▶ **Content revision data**

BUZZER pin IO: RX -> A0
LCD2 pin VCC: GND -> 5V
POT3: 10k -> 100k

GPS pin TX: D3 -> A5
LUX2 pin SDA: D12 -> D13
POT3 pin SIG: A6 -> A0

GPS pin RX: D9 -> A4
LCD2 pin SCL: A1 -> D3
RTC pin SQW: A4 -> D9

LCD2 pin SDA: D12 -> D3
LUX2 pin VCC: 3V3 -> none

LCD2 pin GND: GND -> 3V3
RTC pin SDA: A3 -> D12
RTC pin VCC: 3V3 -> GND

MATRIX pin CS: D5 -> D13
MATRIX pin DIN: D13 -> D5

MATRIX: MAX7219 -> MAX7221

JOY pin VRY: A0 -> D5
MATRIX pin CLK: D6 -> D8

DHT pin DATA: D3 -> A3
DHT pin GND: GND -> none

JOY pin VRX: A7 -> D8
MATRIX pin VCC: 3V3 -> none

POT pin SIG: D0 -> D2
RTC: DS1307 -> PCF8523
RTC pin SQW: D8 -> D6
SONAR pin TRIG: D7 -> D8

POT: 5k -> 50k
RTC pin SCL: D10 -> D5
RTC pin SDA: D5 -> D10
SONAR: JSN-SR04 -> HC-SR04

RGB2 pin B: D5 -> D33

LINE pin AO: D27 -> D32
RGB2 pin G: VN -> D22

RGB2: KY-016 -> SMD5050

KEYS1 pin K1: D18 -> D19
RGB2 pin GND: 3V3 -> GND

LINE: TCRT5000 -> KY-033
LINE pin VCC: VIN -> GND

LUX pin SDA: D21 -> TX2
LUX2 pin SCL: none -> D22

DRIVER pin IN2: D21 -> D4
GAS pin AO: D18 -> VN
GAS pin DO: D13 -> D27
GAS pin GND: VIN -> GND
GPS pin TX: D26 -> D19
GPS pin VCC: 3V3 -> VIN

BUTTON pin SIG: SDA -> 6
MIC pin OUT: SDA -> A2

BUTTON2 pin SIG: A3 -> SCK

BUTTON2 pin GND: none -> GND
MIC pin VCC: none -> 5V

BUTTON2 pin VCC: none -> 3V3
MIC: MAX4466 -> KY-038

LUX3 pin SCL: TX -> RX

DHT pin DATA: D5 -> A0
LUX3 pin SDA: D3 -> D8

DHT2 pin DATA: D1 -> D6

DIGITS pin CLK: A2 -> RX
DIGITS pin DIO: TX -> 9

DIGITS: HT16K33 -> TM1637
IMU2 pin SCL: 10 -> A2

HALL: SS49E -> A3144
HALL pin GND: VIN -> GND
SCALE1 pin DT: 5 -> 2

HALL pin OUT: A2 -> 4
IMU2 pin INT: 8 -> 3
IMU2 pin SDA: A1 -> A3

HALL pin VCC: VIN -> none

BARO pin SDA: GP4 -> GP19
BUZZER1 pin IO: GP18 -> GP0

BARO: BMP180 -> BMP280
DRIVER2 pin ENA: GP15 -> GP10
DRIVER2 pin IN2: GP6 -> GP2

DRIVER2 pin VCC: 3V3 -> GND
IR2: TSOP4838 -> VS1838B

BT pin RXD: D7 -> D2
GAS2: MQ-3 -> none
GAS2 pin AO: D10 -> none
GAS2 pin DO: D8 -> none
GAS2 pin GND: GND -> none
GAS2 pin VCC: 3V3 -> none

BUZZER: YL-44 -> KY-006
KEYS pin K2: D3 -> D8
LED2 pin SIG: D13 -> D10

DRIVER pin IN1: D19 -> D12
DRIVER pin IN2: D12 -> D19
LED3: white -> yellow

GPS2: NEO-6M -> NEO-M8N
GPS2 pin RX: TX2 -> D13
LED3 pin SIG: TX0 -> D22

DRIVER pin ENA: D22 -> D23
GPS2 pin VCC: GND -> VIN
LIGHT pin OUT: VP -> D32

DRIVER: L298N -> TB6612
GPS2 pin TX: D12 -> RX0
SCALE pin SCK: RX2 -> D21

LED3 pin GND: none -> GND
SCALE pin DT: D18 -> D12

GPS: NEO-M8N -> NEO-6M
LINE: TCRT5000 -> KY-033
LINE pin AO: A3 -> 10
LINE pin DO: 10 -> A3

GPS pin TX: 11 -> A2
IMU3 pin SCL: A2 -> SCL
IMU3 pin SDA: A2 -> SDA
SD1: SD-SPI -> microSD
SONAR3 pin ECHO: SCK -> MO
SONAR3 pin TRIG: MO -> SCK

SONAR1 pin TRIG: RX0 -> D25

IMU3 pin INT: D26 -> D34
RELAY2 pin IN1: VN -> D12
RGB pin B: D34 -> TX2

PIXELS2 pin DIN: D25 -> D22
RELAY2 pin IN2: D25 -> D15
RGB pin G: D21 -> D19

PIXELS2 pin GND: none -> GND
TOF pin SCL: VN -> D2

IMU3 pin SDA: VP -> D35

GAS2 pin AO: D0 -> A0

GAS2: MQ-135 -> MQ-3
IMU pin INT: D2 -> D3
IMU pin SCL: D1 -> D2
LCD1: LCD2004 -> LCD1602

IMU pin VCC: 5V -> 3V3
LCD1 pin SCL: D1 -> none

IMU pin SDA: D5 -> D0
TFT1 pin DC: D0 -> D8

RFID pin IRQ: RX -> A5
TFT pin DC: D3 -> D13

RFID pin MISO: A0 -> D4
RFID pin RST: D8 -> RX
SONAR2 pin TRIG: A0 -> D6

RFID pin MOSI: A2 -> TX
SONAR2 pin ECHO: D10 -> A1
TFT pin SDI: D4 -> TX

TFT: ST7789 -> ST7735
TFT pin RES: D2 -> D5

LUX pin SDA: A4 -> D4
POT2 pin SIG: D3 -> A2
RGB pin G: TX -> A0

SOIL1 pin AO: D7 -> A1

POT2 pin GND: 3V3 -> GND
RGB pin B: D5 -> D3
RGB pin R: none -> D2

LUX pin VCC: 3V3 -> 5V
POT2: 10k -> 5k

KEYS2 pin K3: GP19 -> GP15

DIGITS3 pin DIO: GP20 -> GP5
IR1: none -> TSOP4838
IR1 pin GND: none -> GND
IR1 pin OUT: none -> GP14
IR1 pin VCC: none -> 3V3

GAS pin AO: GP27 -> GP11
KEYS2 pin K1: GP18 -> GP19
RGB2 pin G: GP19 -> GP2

▶ **WHAT THE TASK ASKS**
Here the job is to restate all of the data word for word.

▶ **ANSWER SECTION**
BUZZER pin IO: RX -> A0
LCD2 pin VCC: GND -> 5V
POT3: 10k -> 100k

GPS pin TX: D3 -> A5
LUX2 pin SDA: D12 -> D13
POT3 pin SIG: A6 -> A0

GPS pin RX: D9 -> A4
LCD2 pin SCL: A1 -> D3
RTC pin SQW: A4 -> D9

LCD2 pin SDA: D12 -> D3
LUX2 pin VCC: 3V3 -> none

LCD2 pin GND: GND -> 3V3
RTC pin SDA: A3 -> D12
RTC pin VCC: 3V3 -> GND

MATRIX pin CS: D5 -> D13
MATRIX pin DIN: D13 -> D5

MATRIX: MAX7219 -> MAX7221

JOY pin VRY: A0 -> D5
MATRIX pin CLK: D6 -> D8

DHT pin DATA: D3 -> A3
DHT pin GND: GND -> none

JOY pin VRX: A7 -> D8
MATRIX pin VCC: 3V3 -> none

POT pin SIG: D0 -> D2
RTC: DS1307 -> PCF8523
RTC pin SQW: D8 -> D6
SONAR pin TRIG: D7 -> D8

POT: 5k -> 50k
RTC pin SCL: D10 -> D5
RTC pin SDA: D5 -> D10
SONAR: JSN-SR04 -> HC-SR04

RGB2 pin B: D5 -> D33

LINE pin AO: D27 -> D32
RGB2 pin G: VN -> D22

RGB2: KY-016 -> SMD5050

KEYS1 pin K1: D18 -> D19
RGB2 pin GND: 3V3 -> GND

LINE: TCRT5000 -> KY-033
LINE pin VCC: VIN -> GND

LUX pin SDA: D21 -> TX2
LUX2 pin SCL: none -> D22

DRIVER pin IN2: D21 -> D4
GAS pin AO: D18 -> VN
GAS pin DO: D13 -> D27
GAS pin GND: VIN -> GND
GPS pin TX: D26 -> D19
GPS pin VCC: 3V3 -> VIN

BUTTON pin SIG: SDA -> 6
MIC pin OUT: SDA -> A2

BUTTON2 pin SIG: A3 -> SCK

BUTTON2 pin GND: none -> GND
MIC pin VCC: none -> 5V

BUTTON2 pin VCC: none -> 3V3
MIC: MAX4466 -> KY-038

LUX3 pin SCL: TX -> RX

DHT pin DATA: D5 -> A0
LUX3 pin SDA: D3 -> D8

DHT2 pin DATA: D1 -> D6

DIGITS pin CLK: A2 -> RX
DIGITS pin DIO: TX -> 9

DIGITS: HT16K33 -> TM1637
IMU2 pin SCL: 10 -> A2

HALL: SS49E -> A3144
HALL pin GND: VIN -> GND
SCALE1 pin DT: 5 -> 2

HALL pin OUT: A2 -> 4
IMU2 pin INT: 8 -> 3
IMU2 pin SDA: A1 -> A3

HALL pin VCC: VIN -> none

BARO pin SDA: GP4 -> GP19
BUZZER1 pin IO: GP18 -> GP0

BARO: BMP180 -> BMP280
DRIVER2 pin ENA: GP15 -> GP10
DRIVER2 pin IN2: GP6 -> GP2

DRIVER2 pin VCC: 3V3 -> GND
IR2: TSOP4838 -> VS1838B

BT pin RXD: D7 -> D2
GAS2: MQ-3 -> none
GAS2 pin AO: D10 -> none
GAS2 pin DO: D8 -> none
GAS2 pin GND: GND -> none
GAS2 pin VCC: 3V3 -> none

BUZZER: YL-44 -> KY-006
KEYS pin K2: D3 -> D8
LED2 pin SIG: D13 -> D10

DRIVER pin IN1: D19 -> D12
DRIVER pin IN2: D12 -> D19
LED3: white -> yellow

GPS2: NEO-6M -> NEO-M8N
GPS2 pin RX: TX2 -> D13
LED3 pin SIG: TX0 -> D22

DRIVER pin ENA: D22 -> D23
GPS2 pin VCC: GND -> VIN
LIGHT pin OUT: VP -> D32

DRIVER: L298N -> TB6612
GPS2 pin TX: D12 -> RX0
SCALE pin SCK: RX2 -> D21

LED3 pin GND: none -> GND
SCALE pin DT: D18 -> D12

GPS: NEO-M8N -> NEO-6M
LINE: TCRT5000 -> KY-033
LINE pin AO: A3 -> 10
LINE pin DO: 10 -> A3

GPS pin TX: 11 -> A2
IMU3 pin SCL: A2 -> SCL
IMU3 pin SDA: A2 -> SDA
SD1: SD-SPI -> microSD
SONAR3 pin ECHO: SCK -> MO
SONAR3 pin TRIG: MO -> SCK

SONAR1 pin TRIG: RX0 -> D25

IMU3 pin INT: D26 -> D34
RELAY2 pin IN1: VN -> D12
RGB pin B: D34 -> TX2

PIXELS2 pin DIN: D25 -> D22
RELAY2 pin IN2: D25 -> D15
RGB pin G: D21 -> D19

PIXELS2 pin GND: none -> GND
TOF pin SCL: VN -> D2

IMU3 pin SDA: VP -> D35

GAS2 pin AO: D0 -> A0

GAS2: MQ-135 -> MQ-3
IMU pin INT: D2 -> D3
IMU pin SCL: D1 -> D2
LCD1: LCD2004 -> LCD1602

IMU pin VCC: 5V -> 3V3
LCD1 pin SCL: D1 -> none

IMU pin SDA: D5 -> D0
TFT1 pin DC: D0 -> D8

RFID pin IRQ: RX -> A5
TFT pin DC: D3 -> D13

RFID pin MISO: A0 -> D4
RFID pin RST: D8 -> RX
SONAR2 pin TRIG: A0 -> D6

RFID pin MOSI: A2 -> TX
SONAR2 pin ECHO: D10 -> A1
TFT pin SDI: D4 -> TX

TFT: ST7789 -> ST7735
TFT pin RES: D2 -> D5

LUX pin SDA: A4 -> D4
POT2 pin SIG: D3 -> A2
RGB pin G: TX -> A0

SOIL1 pin AO: D7 -> A1

POT2 pin GND: 3V3 -> GND
RGB pin B: D5 -> D3
RGB pin R: none -> D2

LUX pin VCC: 3V3 -> 5V
POT2: 10k -> 5k

KEYS2 pin K3: GP19 -> GP15

DIGITS3 pin DIO: GP20 -> GP5
IR1: none -> TSOP4838
IR1 pin GND: none -> GND
IR1 pin OUT: none -> GP14
IR1 pin VCC: none -> 3V3

GAS pin AO: GP27 -> GP11
KEYS2 pin K1: GP18 -> GP19
RGB2 pin G: GP19 -> GP2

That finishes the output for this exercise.